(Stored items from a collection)
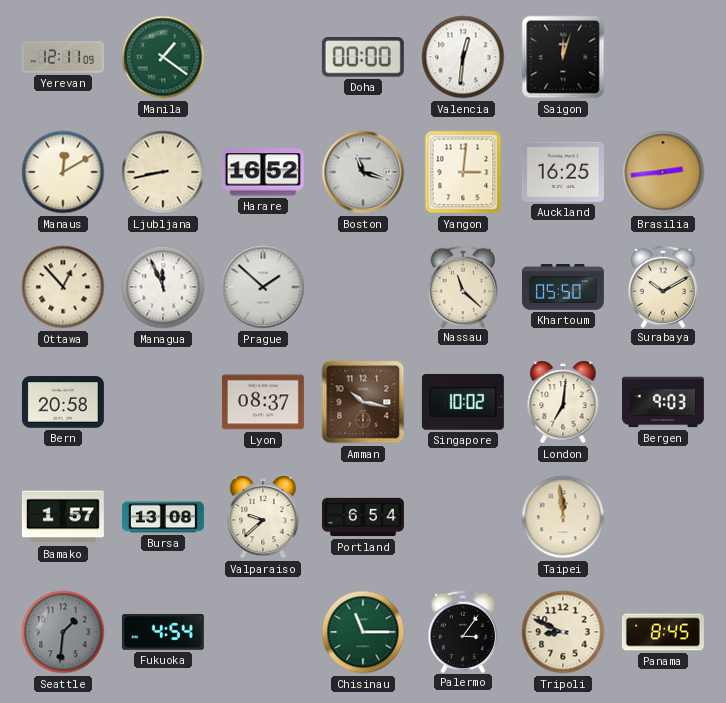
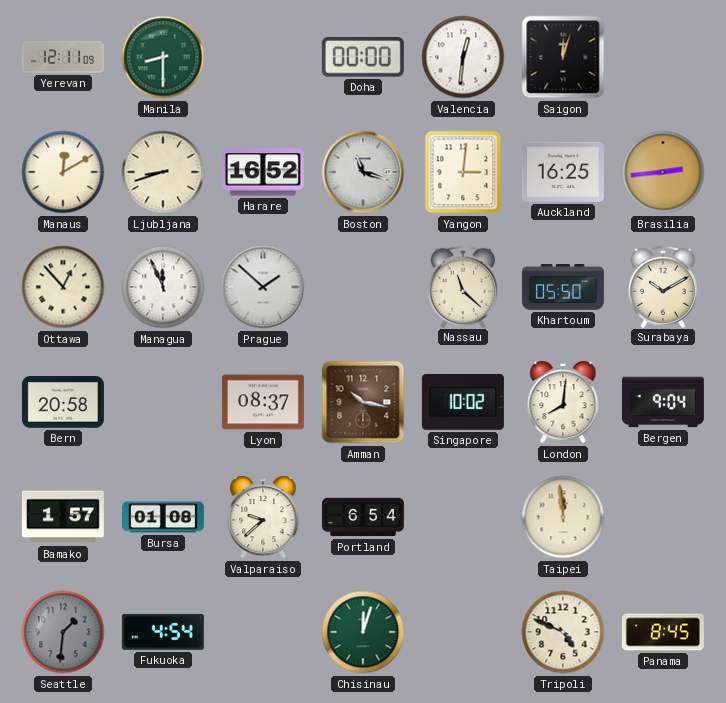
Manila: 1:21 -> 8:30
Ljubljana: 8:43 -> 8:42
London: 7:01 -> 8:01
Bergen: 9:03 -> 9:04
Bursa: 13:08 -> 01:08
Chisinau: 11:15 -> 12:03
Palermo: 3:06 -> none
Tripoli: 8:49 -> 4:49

Required work
Extract every line from the entries that names a clock and its changed time, keeping each one word for word. Leave the pictures out of your answer.

Response
Manila: 1:21 -> 8:30
Ljubljana: 8:43 -> 8:42
London: 7:01 -> 8:01
Bergen: 9:03 -> 9:04
Bursa: 13:08 -> 01:08
Chisinau: 11:15 -> 12:03
Palermo: 3:06 -> none
Tripoli: 8:49 -> 4:49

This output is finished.